Activity —
Every record shown below is to be output exactly.

%%

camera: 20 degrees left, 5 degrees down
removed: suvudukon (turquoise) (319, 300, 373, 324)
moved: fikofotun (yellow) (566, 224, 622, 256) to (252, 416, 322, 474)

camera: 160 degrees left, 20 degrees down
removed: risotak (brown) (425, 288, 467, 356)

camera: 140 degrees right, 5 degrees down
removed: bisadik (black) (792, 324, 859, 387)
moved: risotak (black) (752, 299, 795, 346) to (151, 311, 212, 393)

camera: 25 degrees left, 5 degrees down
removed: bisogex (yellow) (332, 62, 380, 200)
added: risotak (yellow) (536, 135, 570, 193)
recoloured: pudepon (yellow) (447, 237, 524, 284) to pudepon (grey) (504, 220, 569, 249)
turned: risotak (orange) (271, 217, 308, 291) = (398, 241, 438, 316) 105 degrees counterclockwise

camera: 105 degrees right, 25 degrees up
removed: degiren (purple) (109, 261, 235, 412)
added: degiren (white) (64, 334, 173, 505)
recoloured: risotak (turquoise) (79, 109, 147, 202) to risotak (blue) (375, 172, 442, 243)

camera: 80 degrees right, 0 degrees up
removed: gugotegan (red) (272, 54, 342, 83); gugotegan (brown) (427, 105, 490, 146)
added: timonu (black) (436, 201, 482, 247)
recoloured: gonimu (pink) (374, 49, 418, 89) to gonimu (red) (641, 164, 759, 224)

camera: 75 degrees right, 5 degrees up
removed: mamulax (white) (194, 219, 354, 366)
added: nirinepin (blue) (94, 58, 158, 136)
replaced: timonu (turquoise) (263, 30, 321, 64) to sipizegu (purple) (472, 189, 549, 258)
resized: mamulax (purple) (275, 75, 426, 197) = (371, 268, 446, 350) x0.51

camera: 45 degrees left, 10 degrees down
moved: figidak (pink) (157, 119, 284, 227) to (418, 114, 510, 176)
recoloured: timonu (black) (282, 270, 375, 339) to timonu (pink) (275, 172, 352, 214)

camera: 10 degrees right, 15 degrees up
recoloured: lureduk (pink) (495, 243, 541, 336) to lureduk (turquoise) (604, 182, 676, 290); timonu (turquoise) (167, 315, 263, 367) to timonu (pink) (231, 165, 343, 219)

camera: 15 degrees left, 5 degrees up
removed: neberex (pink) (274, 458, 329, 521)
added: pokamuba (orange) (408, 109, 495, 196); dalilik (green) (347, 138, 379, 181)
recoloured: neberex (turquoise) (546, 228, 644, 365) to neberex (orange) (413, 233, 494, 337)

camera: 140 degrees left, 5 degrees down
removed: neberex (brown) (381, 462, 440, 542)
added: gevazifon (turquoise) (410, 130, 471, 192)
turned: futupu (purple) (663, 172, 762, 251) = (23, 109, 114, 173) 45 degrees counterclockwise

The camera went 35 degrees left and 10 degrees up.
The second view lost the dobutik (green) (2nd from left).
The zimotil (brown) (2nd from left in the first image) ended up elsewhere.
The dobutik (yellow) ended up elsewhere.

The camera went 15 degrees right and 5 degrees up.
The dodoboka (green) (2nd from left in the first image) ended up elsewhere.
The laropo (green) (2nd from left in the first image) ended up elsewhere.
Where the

%%

Result of the task —
camera: 20 degrees left, 5 degrees down
removed: suvudukon (turquoise) (319, 300, 373, 324)
moved: fikofotun (yellow) (566, 224, 622, 256) to (252, 416, 322, 474)

camera: 160 degrees left, 20 degrees down
removed: risotak (brown) (425, 288, 467, 356)

camera: 140 degrees right, 5 degrees down
removed: bisadik (black) (792, 324, 859, 387)
moved: risotak (black) (752, 299, 795, 346) to (151, 311, 212, 393)

camera: 25 degrees left, 5 degrees down
removed: bisogex (yellow) (332, 62, 380, 200)
added: risotak (yellow) (536, 135, 570, 193)
recoloured: pudepon (yellow) (447, 237, 524, 284) to pudepon (grey) (504, 220, 569, 249)
turned: risotak (orange) (271, 217, 308, 291) = (398, 241, 438, 316) 105 degrees counterclockwise

camera: 105 degrees right, 25 degrees up
removed: degiren (purple) (109, 261, 235, 412)
added: degiren (white) (64, 334, 173, 505)
recoloured: risotak (turquoise) (79, 109, 147, 202) to risotak (blue) (375, 172, 442, 243)

camera: 80 degrees right, 0 degrees up
removed: gugotegan (red) (272, 54, 342, 83); gugotegan (brown) (427, 105, 490, 146)
added: timonu (black) (436, 201, 482, 247)
recoloured: gonimu (pink) (374, 49, 418, 89) to gonimu (red) (641, 164, 759, 224)

camera: 75 degrees right, 5 degrees up
removed: mamulax (white) (194, 219, 354, 366)
added: nirinepin (blue) (94, 58, 158, 136)
replaced: timonu (turquoise) (263, 30, 321, 64) to sipizegu (purple) (472, 189, 549, 258)
resized: mamulax (purple) (275, 75, 426, 197) = (371, 268, 446, 350) x0.51

camera: 45 degrees left, 10 degrees down
moved: figidak (pink) (157, 119, 284, 227) to (418, 114, 510, 176)
recoloured: timonu (black) (282, 270, 375, 339) to timonu (pink) (275, 172, 352, 214)

camera: 10 degrees right, 15 degrees up
recoloured: lureduk (pink) (495, 243, 541, 336) to lureduk (turquoise) (604, 182, 676, 290); timonu (turquoise) (167, 315, 263, 367) to timonu (pink) (231, 165, 343, 219)

camera: 15 degrees left, 5 degrees up
removed: neberex (pink) (274, 458, 329, 521)
added: pokamuba (orange) (408, 109, 495, 196); dalilik (green) (347, 138, 379, 181)
recoloured: neberex (turquoise) (546, 228, 644, 365) to neberex (orange) (413, 233, 494, 337)

camera: 140 degrees left, 5 degrees down
removed: neberex (brown) (381, 462, 440, 542)
added: gevazifon (turquoise) (410, 130, 471, 192)
turned: futupu (purple) (663, 172, 762, 251) = (23, 109, 114, 173) 45 degrees counterclockwise

The camera went 35 degrees left and 10 degrees up.
The second view lost the dobutik (green) (2nd from left).
The zimotil (brown) (2nd from left in the first image) ended up elsewhere.
The dobutik (yellow) ended up elsewhere.

The camera went 15 degrees right and 5 degrees up.
The dodoboka (green) (2nd from left in the first image) ended up elsewhere.
The laropo (green) (2nd from left in the first image) ended up elsewhere.
Where the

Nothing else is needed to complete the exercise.